START MATERIAL FOR THIS EXERCISE
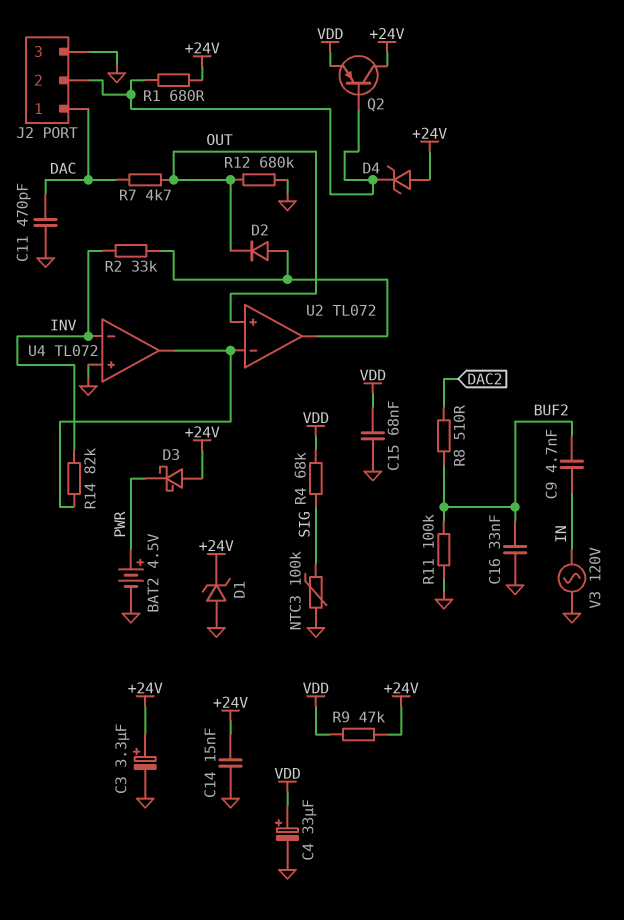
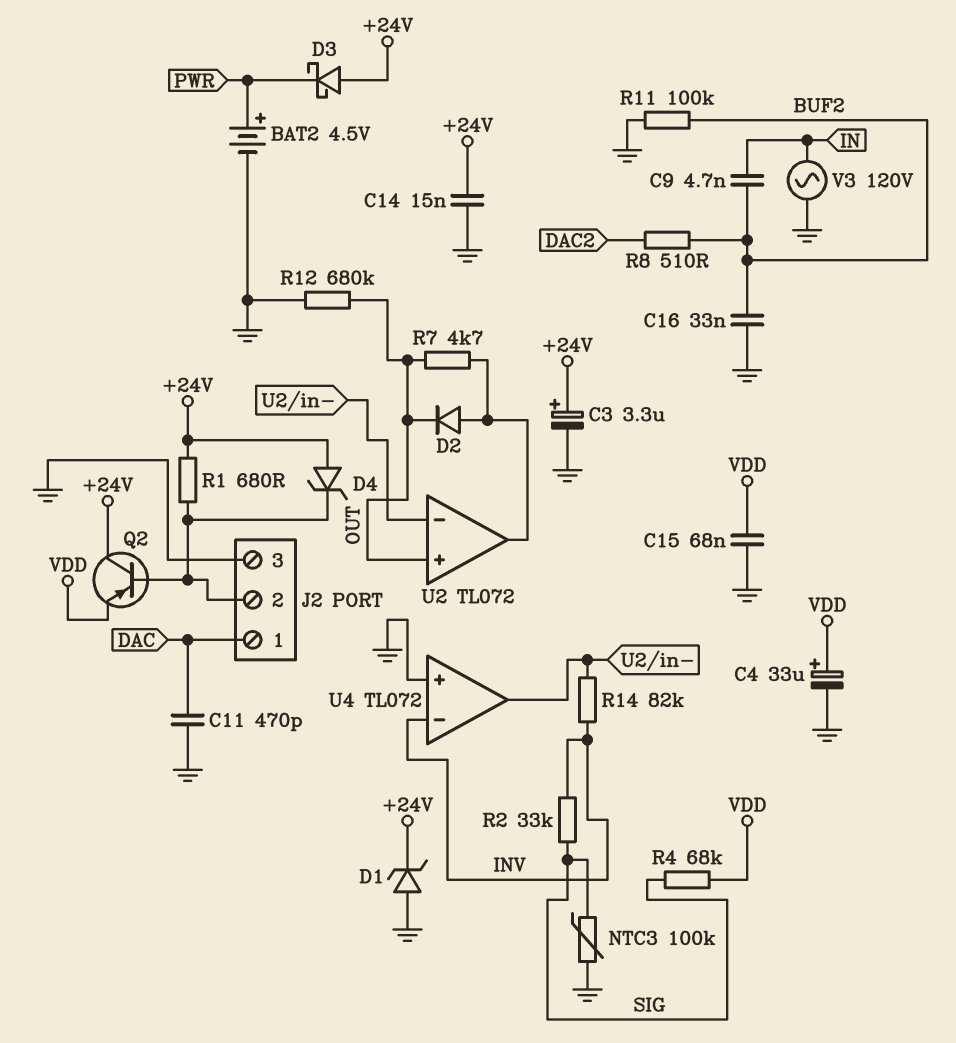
R2: 33k (INV, U2/out) -> 33k (INV, SIG)
R7: 4.7k (DAC, OUT) -> 4.7k (OUT, U2/out)
R9: 47k (+24V, VDD) -> none

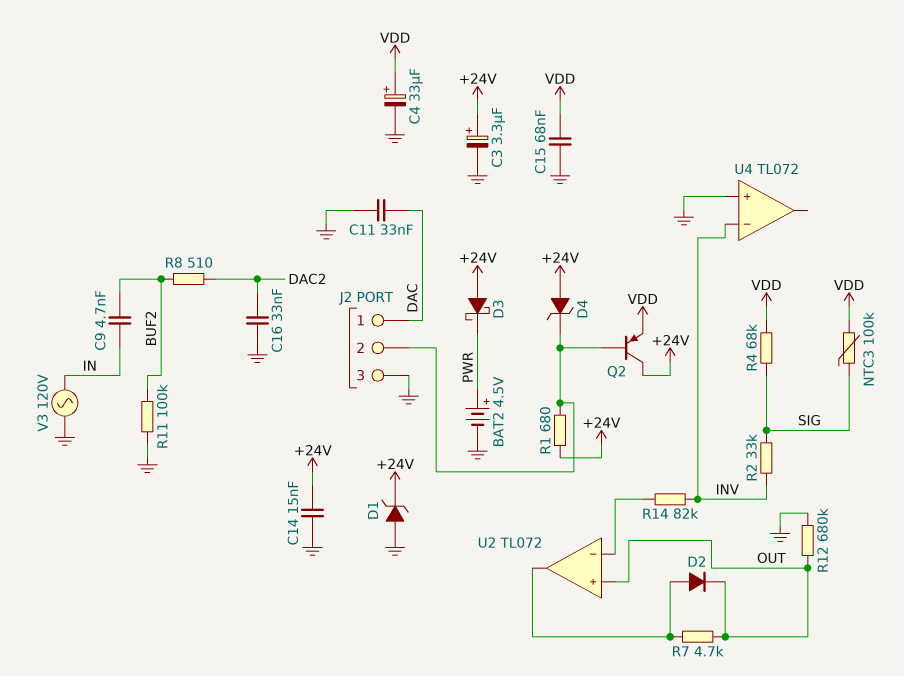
C11: 470pF (DAC, GND) -> 33nF (DAC, GND)
C16: 33nF (BUF2, GND) -> 33nF (DAC2, GND)
NTC3: 100k (GND, SIG) -> 100k (SIG, VDD)
U4 pin out: U2/in- -> none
END MATERIAL FOR THIS EXERCISE
### THE TASK
Drop every picture, then write out the remaining entries above exactly as they appear.

### RESPONSE
R2: 33k (INV, U2/out) -> 33k (INV, SIG)
R7: 4.7k (DAC, OUT) -> 4.7k (OUT, U2/out)
R9: 47k (+24V, VDD) -> none

C11: 470pF (DAC, GND) -> 33nF (DAC, GND)
C16: 33nF (BUF2, GND) -> 33nF (DAC2, GND)
NTC3: 100k (GND, SIG) -> 100k (SIG, VDD)
U4 pin out: U2/in- -> none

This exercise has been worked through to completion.